◆ **Instructions for the task**
Exact repetition is the task: copy every entry below.

[Items from a dataset]
============

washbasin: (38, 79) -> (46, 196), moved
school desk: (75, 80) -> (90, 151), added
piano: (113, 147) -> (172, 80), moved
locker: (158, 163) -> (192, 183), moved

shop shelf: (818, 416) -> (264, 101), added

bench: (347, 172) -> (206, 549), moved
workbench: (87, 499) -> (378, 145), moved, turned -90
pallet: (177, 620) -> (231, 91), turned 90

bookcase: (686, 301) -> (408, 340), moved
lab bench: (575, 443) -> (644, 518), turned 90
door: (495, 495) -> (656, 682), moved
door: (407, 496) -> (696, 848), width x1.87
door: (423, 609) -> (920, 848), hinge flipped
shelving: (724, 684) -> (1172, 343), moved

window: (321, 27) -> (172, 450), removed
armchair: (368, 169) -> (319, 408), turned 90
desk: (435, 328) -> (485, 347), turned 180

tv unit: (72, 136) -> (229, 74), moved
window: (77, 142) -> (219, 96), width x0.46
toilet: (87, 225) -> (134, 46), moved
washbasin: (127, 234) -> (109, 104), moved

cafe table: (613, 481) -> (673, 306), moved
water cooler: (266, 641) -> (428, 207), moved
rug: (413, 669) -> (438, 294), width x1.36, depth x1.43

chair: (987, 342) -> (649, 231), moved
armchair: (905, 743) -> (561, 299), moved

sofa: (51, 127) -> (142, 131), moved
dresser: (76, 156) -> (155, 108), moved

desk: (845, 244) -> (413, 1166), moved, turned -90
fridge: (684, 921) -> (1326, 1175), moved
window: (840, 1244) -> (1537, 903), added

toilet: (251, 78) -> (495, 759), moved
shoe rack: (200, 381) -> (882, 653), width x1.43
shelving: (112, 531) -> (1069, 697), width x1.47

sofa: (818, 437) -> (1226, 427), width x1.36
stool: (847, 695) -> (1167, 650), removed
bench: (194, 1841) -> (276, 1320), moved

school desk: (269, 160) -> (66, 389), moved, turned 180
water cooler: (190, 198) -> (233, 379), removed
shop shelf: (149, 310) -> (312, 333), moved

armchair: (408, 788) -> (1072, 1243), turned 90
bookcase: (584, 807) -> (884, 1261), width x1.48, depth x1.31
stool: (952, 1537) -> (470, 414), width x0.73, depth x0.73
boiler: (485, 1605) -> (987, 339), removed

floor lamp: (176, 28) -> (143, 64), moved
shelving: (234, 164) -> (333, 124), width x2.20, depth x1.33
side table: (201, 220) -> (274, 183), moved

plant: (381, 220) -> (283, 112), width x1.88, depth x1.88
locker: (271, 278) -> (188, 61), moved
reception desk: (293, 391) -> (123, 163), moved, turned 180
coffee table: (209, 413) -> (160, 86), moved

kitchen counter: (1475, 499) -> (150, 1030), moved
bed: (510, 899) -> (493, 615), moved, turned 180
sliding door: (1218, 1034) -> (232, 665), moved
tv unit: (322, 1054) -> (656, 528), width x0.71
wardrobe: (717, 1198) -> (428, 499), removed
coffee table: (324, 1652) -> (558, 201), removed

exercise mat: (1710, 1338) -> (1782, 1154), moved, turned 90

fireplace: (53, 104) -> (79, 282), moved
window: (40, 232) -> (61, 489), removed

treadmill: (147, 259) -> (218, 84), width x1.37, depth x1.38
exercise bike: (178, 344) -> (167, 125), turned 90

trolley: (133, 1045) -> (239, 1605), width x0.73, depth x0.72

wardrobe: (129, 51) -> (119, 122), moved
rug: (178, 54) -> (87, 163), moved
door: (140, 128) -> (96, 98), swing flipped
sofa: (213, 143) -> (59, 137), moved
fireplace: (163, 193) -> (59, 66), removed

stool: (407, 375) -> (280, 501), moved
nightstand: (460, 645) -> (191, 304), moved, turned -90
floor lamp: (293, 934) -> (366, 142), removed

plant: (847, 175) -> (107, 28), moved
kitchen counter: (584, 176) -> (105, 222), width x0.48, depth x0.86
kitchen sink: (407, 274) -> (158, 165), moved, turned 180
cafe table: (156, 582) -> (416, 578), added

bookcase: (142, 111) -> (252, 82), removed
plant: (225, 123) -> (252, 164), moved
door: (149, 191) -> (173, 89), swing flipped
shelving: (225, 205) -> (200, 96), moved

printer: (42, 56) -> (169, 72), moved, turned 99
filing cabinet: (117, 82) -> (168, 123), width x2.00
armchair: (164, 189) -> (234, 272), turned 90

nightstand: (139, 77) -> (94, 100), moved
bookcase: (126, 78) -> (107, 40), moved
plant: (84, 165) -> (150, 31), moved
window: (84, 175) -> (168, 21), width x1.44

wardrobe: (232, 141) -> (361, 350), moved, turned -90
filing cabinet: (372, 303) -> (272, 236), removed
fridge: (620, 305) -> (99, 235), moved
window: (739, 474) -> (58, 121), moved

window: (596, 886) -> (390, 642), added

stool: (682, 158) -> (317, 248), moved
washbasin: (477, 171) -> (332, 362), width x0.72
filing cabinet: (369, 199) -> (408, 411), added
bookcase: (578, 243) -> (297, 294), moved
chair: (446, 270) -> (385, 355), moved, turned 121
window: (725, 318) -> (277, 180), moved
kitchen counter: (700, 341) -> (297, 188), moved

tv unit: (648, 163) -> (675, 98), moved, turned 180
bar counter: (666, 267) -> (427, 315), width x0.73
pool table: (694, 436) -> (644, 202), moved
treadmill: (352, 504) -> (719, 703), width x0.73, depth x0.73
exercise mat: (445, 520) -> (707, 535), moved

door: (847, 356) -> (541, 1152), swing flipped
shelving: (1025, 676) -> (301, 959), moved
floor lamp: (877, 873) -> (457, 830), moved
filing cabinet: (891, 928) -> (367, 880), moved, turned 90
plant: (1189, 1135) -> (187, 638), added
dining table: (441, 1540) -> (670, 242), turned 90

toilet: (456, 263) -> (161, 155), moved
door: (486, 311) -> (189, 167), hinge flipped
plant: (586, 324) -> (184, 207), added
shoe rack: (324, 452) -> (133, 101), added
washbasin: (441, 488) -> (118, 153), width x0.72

============

◆ **Task result**
washbasin: (38, 79) -> (46, 196), moved
school desk: (75, 80) -> (90, 151), added
piano: (113, 147) -> (172, 80), moved
locker: (158, 163) -> (192, 183), moved

shop shelf: (818, 416) -> (264, 101), added

bench: (347, 172) -> (206, 549), moved
workbench: (87, 499) -> (378, 145), moved, turned -90
pallet: (177, 620) -> (231, 91), turned 90

bookcase: (686, 301) -> (408, 340), moved
lab bench: (575, 443) -> (644, 518), turned 90
door: (495, 495) -> (656, 682), moved
door: (407, 496) -> (696, 848), width x1.87
door: (423, 609) -> (920, 848), hinge flipped
shelving: (724, 684) -> (1172, 343), moved

window: (321, 27) -> (172, 450), removed
armchair: (368, 169) -> (319, 408), turned 90
desk: (435, 328) -> (485, 347), turned 180

tv unit: (72, 136) -> (229, 74), moved
window: (77, 142) -> (219, 96), width x0.46
toilet: (87, 225) -> (134, 46), moved
washbasin: (127, 234) -> (109, 104), moved

cafe table: (613, 481) -> (673, 306), moved
water cooler: (266, 641) -> (428, 207), moved
rug: (413, 669) -> (438, 294), width x1.36, depth x1.43

chair: (987, 342) -> (649, 231), moved
armchair: (905, 743) -> (561, 299), moved

sofa: (51, 127) -> (142, 131), moved
dresser: (76, 156) -> (155, 108), moved

desk: (845, 244) -> (413, 1166), moved, turned -90
fridge: (684, 921) -> (1326, 1175), moved
window: (840, 1244) -> (1537, 903), added

toilet: (251, 78) -> (495, 759), moved
shoe rack: (200, 381) -> (882, 653), width x1.43
shelving: (112, 531) -> (1069, 697), width x1.47

sofa: (818, 437) -> (1226, 427), width x1.36
stool: (847, 695) -> (1167, 650), removed
bench: (194, 1841) -> (276, 1320), moved

school desk: (269, 160) -> (66, 389), moved, turned 180
water cooler: (190, 198) -> (233, 379), removed
shop shelf: (149, 310) -> (312, 333), moved

armchair: (408, 788) -> (1072, 1243), turned 90
bookcase: (584, 807) -> (884, 1261), width x1.48, depth x1.31
stool: (952, 1537) -> (470, 414), width x0.73, depth x0.73
boiler: (485, 1605) -> (987, 339), removed

floor lamp: (176, 28) -> (143, 64), moved
shelving: (234, 164) -> (333, 124), width x2.20, depth x1.33
side table: (201, 220) -> (274, 183), moved

plant: (381, 220) -> (283, 112), width x1.88, depth x1.88
locker: (271, 278) -> (188, 61), moved
reception desk: (293, 391) -> (123, 163), moved, turned 180
coffee table: (209, 413) -> (160, 86), moved

kitchen counter: (1475, 499) -> (150, 1030), moved
bed: (510, 899) -> (493, 615), moved, turned 180
sliding door: (1218, 1034) -> (232, 665), moved
tv unit: (322, 1054) -> (656, 528), width x0.71
wardrobe: (717, 1198) -> (428, 499), removed
coffee table: (324, 1652) -> (558, 201), removed

exercise mat: (1710, 1338) -> (1782, 1154), moved, turned 90

fireplace: (53, 104) -> (79, 282), moved
window: (40, 232) -> (61, 489), removed

treadmill: (147, 259) -> (218, 84), width x1.37, depth x1.38
exercise bike: (178, 344) -> (167, 125), turned 90

trolley: (133, 1045) -> (239, 1605), width x0.73, depth x0.72

wardrobe: (129, 51) -> (119, 122), moved
rug: (178, 54) -> (87, 163), moved
door: (140, 128) -> (96, 98), swing flipped
sofa: (213, 143) -> (59, 137), moved
fireplace: (163, 193) -> (59, 66), removed

stool: (407, 375) -> (280, 501), moved
nightstand: (460, 645) -> (191, 304), moved, turned -90
floor lamp: (293, 934) -> (366, 142), removed

plant: (847, 175) -> (107, 28), moved
kitchen counter: (584, 176) -> (105, 222), width x0.48, depth x0.86
kitchen sink: (407, 274) -> (158, 165), moved, turned 180
cafe table: (156, 582) -> (416, 578), added

bookcase: (142, 111) -> (252, 82), removed
plant: (225, 123) -> (252, 164), moved
door: (149, 191) -> (173, 89), swing flipped
shelving: (225, 205) -> (200, 96), moved

printer: (42, 56) -> (169, 72), moved, turned 99
filing cabinet: (117, 82) -> (168, 123), width x2.00
armchair: (164, 189) -> (234, 272), turned 90

nightstand: (139, 77) -> (94, 100), moved
bookcase: (126, 78) -> (107, 40), moved
plant: (84, 165) -> (150, 31), moved
window: (84, 175) -> (168, 21), width x1.44

wardrobe: (232, 141) -> (361, 350), moved, turned -90
filing cabinet: (372, 303) -> (272, 236), removed
fridge: (620, 305) -> (99, 235), moved
window: (739, 474) -> (58, 121), moved

window: (596, 886) -> (390, 642), added

stool: (682, 158) -> (317, 248), moved
washbasin: (477, 171) -> (332, 362), width x0.72
filing cabinet: (369, 199) -> (408, 411), added
bookcase: (578, 243) -> (297, 294), moved
chair: (446, 270) -> (385, 355), moved, turned 121
window: (725, 318) -> (277, 180), moved
kitchen counter: (700, 341) -> (297, 188), moved

tv unit: (648, 163) -> (675, 98), moved, turned 180
bar counter: (666, 267) -> (427, 315), width x0.73
pool table: (694, 436) -> (644, 202), moved
treadmill: (352, 504) -> (719, 703), width x0.73, depth x0.73
exercise mat: (445, 520) -> (707, 535), moved

door: (847, 356) -> (541, 1152), swing flipped
shelving: (1025, 676) -> (301, 959), moved
floor lamp: (877, 873) -> (457, 830), moved
filing cabinet: (891, 928) -> (367, 880), moved, turned 90
plant: (1189, 1135) -> (187, 638), added
dining table: (441, 1540) -> (670, 242), turned 90

toilet: (456, 263) -> (161, 155), moved
door: (486, 311) -> (189, 167), hinge flipped
plant: (586, 324) -> (184, 207), added
shoe rack: (324, 452) -> (133, 101), added
washbasin: (441, 488) -> (118, 153), width x0.72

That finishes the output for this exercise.